══ Data shown

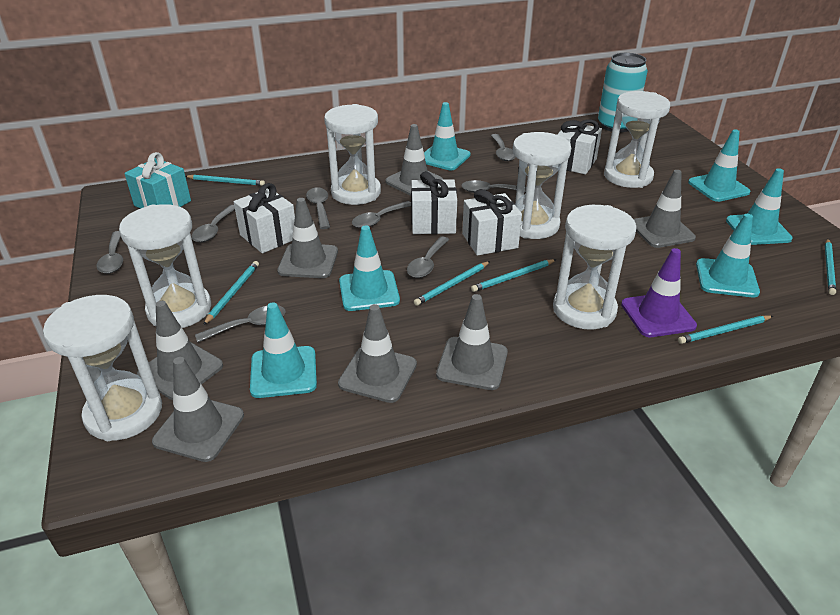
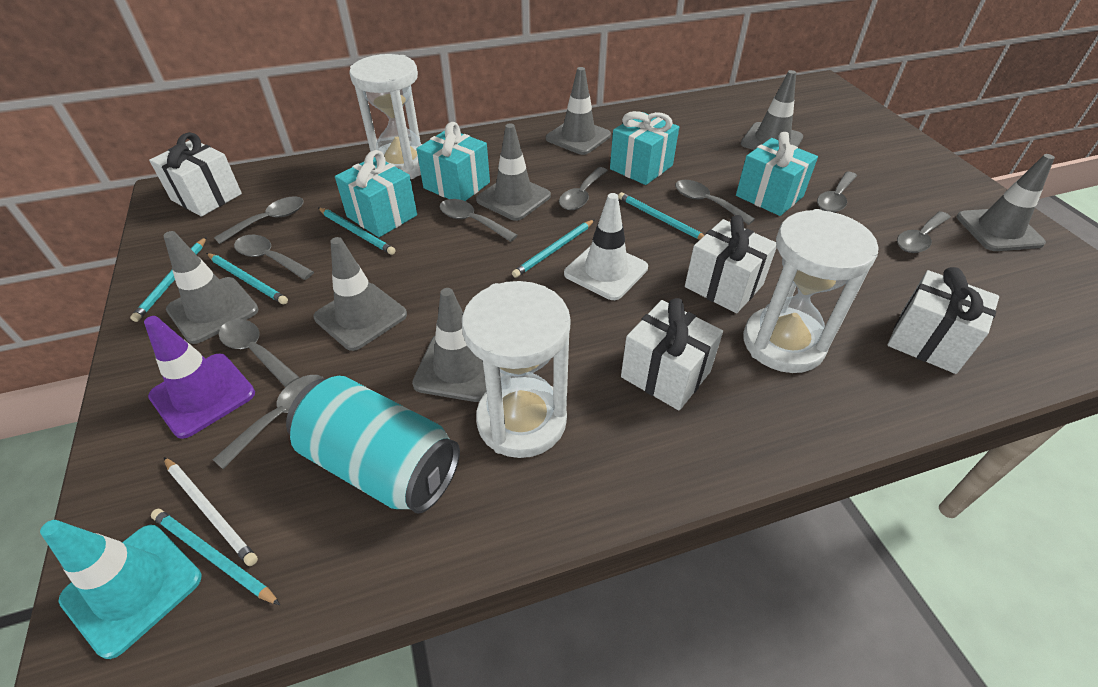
grey spoon: 8 -> 9
turquoise gift: 1 -> 4
turquoise traffic cone: 6 -> 1
white hourglass: 6 -> 3
white pencil: 0 -> 1
white traffic cone: 0 -> 1

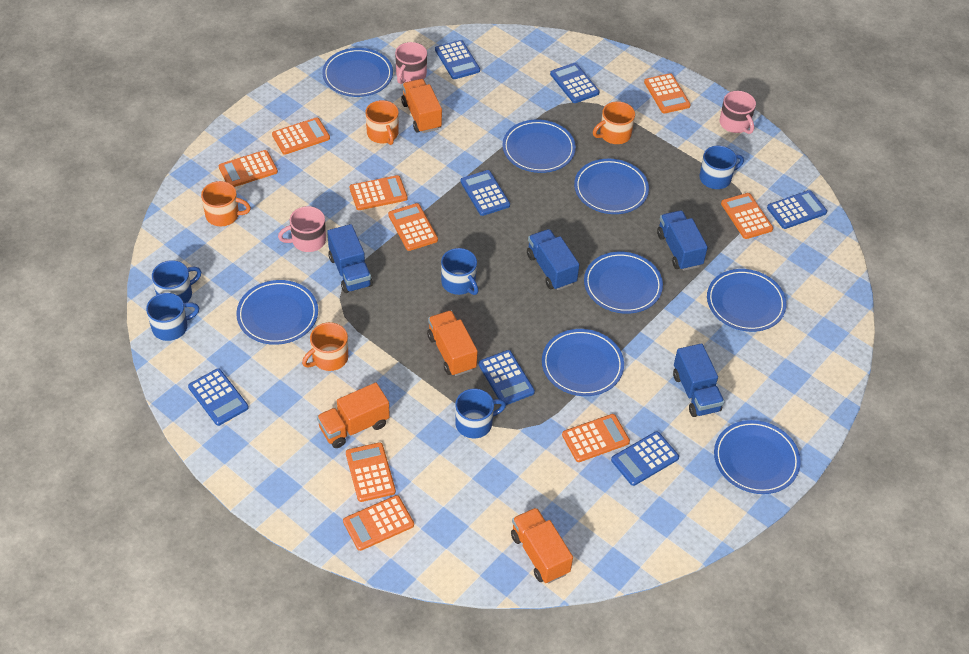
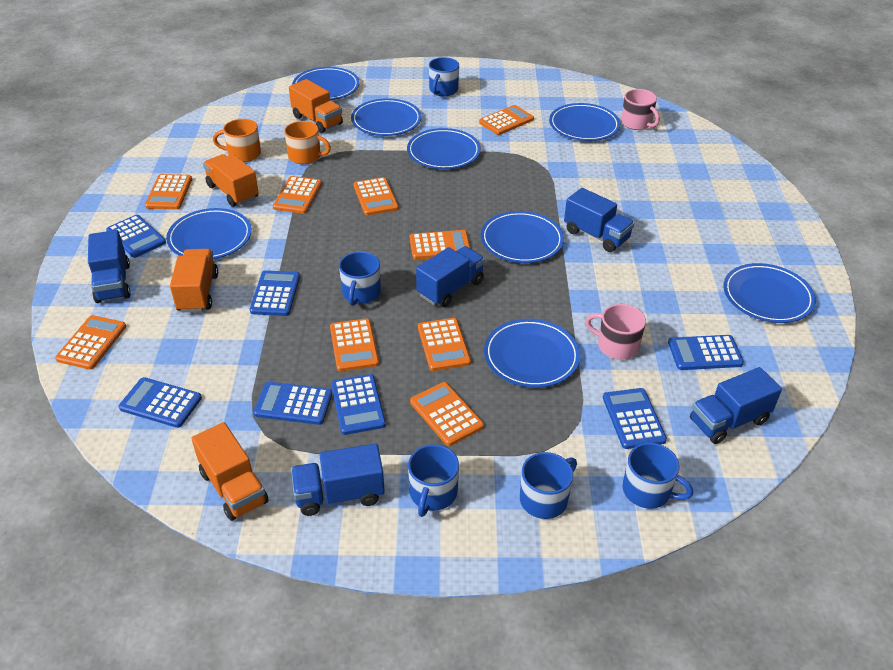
blue truck: 4 -> 5
orange mug: 4 -> 2
pink mug: 3 -> 2

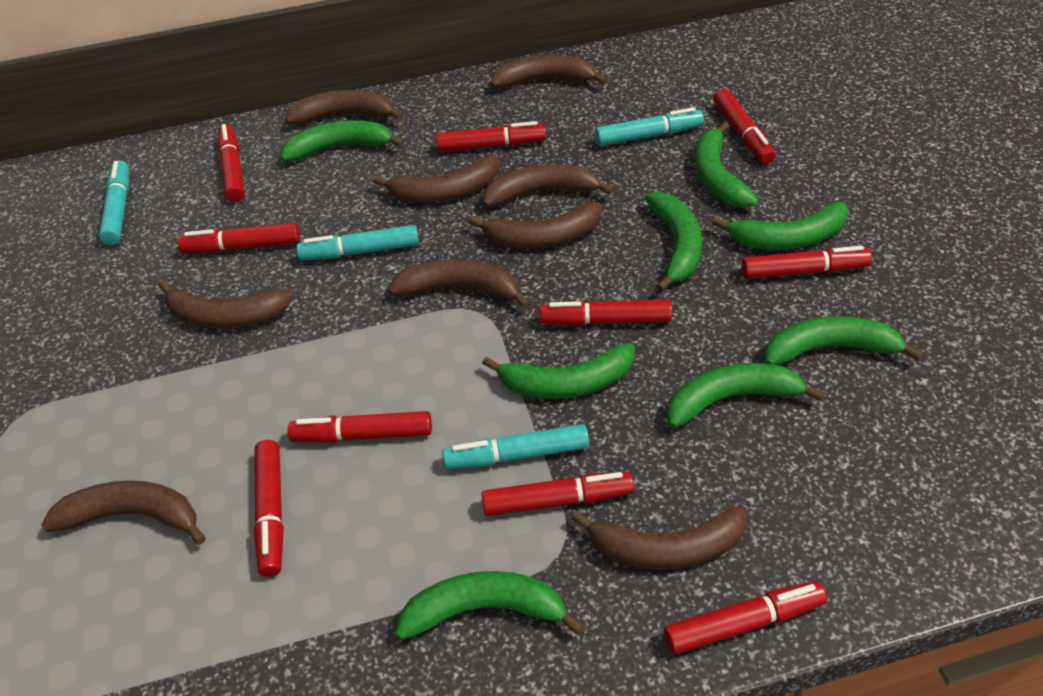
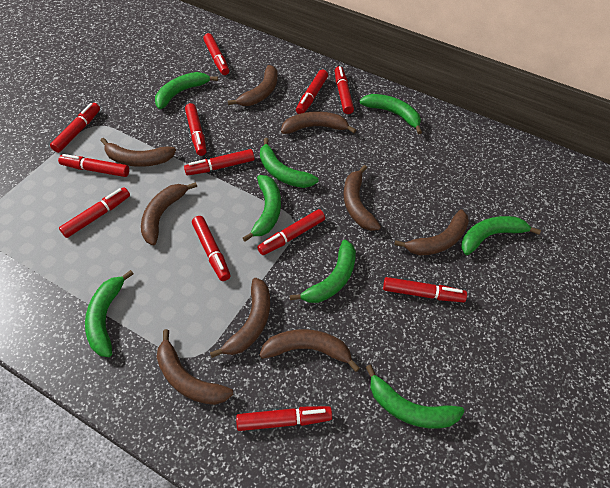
red marker: 10 -> 12
turquoise marker: 4 -> 0

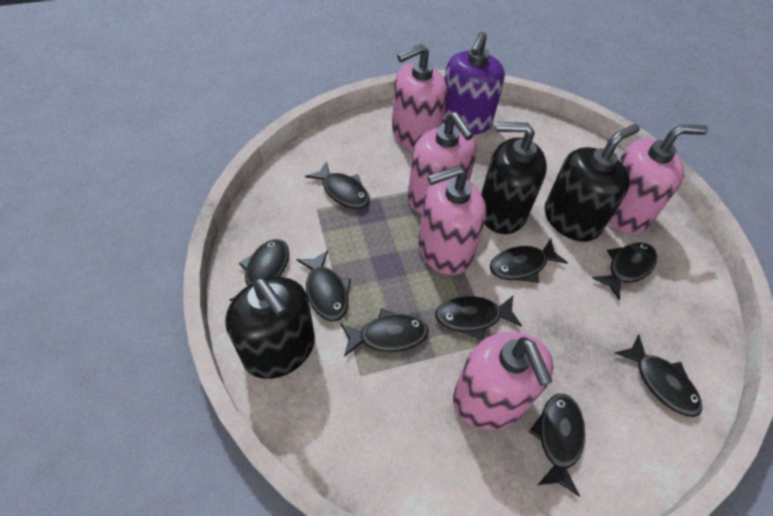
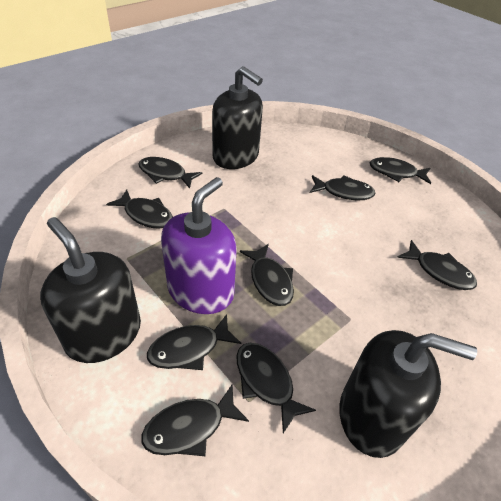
pink soap dispenser: 5 -> 0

════

### Your objective
Could you repeat all of the data exactly, minus the pictures?

### Written solution
grey spoon: 8 -> 9
turquoise gift: 1 -> 4
turquoise traffic cone: 6 -> 1
white hourglass: 6 -> 3
white pencil: 0 -> 1
white traffic cone: 0 -> 1

blue truck: 4 -> 5
orange mug: 4 -> 2
pink mug: 3 -> 2

red marker: 10 -> 12
turquoise marker: 4 -> 0

pink soap dispenser: 5 -> 0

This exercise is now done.